■ TASK INSTRUCTIONS ■
Your job is to transcribe the material exactly, every line included.

■ SUPPLIED ENTRIES ■
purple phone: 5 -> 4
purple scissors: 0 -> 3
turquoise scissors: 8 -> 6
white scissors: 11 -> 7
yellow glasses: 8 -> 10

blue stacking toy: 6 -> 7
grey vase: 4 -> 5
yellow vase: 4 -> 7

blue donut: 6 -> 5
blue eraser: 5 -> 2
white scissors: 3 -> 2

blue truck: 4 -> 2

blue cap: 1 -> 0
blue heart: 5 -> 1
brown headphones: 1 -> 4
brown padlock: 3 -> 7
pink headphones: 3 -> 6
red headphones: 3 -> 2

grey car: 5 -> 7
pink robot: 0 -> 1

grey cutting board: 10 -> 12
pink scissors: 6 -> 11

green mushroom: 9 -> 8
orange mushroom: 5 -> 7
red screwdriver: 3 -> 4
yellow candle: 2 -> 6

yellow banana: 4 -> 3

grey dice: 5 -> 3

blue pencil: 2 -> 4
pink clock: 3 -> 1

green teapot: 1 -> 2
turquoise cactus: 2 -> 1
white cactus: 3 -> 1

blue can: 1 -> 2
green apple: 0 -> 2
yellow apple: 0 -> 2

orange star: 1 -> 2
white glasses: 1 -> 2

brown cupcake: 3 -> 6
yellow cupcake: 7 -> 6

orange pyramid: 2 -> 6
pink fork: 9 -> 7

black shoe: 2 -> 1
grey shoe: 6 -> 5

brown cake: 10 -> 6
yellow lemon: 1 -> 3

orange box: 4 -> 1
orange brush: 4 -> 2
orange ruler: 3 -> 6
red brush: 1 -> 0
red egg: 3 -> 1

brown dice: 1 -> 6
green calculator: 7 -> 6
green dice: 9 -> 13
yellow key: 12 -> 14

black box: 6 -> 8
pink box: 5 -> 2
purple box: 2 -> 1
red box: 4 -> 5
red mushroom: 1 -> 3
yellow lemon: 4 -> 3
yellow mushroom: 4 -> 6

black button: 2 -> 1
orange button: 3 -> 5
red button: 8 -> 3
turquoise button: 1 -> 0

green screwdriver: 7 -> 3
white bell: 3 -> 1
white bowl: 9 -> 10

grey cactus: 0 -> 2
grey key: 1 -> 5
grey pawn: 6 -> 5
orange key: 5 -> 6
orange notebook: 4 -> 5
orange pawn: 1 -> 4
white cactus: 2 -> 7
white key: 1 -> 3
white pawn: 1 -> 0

■ ANSWER FOR THIS EXERCISE ■
purple phone: 5 -> 4
purple scissors: 0 -> 3
turquoise scissors: 8 -> 6
white scissors: 11 -> 7
yellow glasses: 8 -> 10

blue stacking toy: 6 -> 7
grey vase: 4 -> 5
yellow vase: 4 -> 7

blue donut: 6 -> 5
blue eraser: 5 -> 2
white scissors: 3 -> 2

blue truck: 4 -> 2

blue cap: 1 -> 0
blue heart: 5 -> 1
brown headphones: 1 -> 4
brown padlock: 3 -> 7
pink headphones: 3 -> 6
red headphones: 3 -> 2

grey car: 5 -> 7
pink robot: 0 -> 1

grey cutting board: 10 -> 12
pink scissors: 6 -> 11

green mushroom: 9 -> 8
orange mushroom: 5 -> 7
red screwdriver: 3 -> 4
yellow candle: 2 -> 6

yellow banana: 4 -> 3

grey dice: 5 -> 3

blue pencil: 2 -> 4
pink clock: 3 -> 1

green teapot: 1 -> 2
turquoise cactus: 2 -> 1
white cactus: 3 -> 1

blue can: 1 -> 2
green apple: 0 -> 2
yellow apple: 0 -> 2

orange star: 1 -> 2
white glasses: 1 -> 2

brown cupcake: 3 -> 6
yellow cupcake: 7 -> 6

orange pyramid: 2 -> 6
pink fork: 9 -> 7

black shoe: 2 -> 1
grey shoe: 6 -> 5

brown cake: 10 -> 6
yellow lemon: 1 -> 3

orange box: 4 -> 1
orange brush: 4 -> 2
orange ruler: 3 -> 6
red brush: 1 -> 0
red egg: 3 -> 1

brown dice: 1 -> 6
green calculator: 7 -> 6
green dice: 9 -> 13
yellow key: 12 -> 14

black box: 6 -> 8
pink box: 5 -> 2
purple box: 2 -> 1
red box: 4 -> 5
red mushroom: 1 -> 3
yellow lemon: 4 -> 3
yellow mushroom: 4 -> 6

black button: 2 -> 1
orange button: 3 -> 5
red button: 8 -> 3
turquoise button: 1 -> 0

green screwdriver: 7 -> 3
white bell: 3 -> 1
white bowl: 9 -> 10

grey cactus: 0 -> 2
grey key: 1 -> 5
grey pawn: 6 -> 5
orange key: 5 -> 6
orange notebook: 4 -> 5
orange pawn: 1 -> 4
white cactus: 2 -> 7
white key: 1 -> 3
white pawn: 1 -> 0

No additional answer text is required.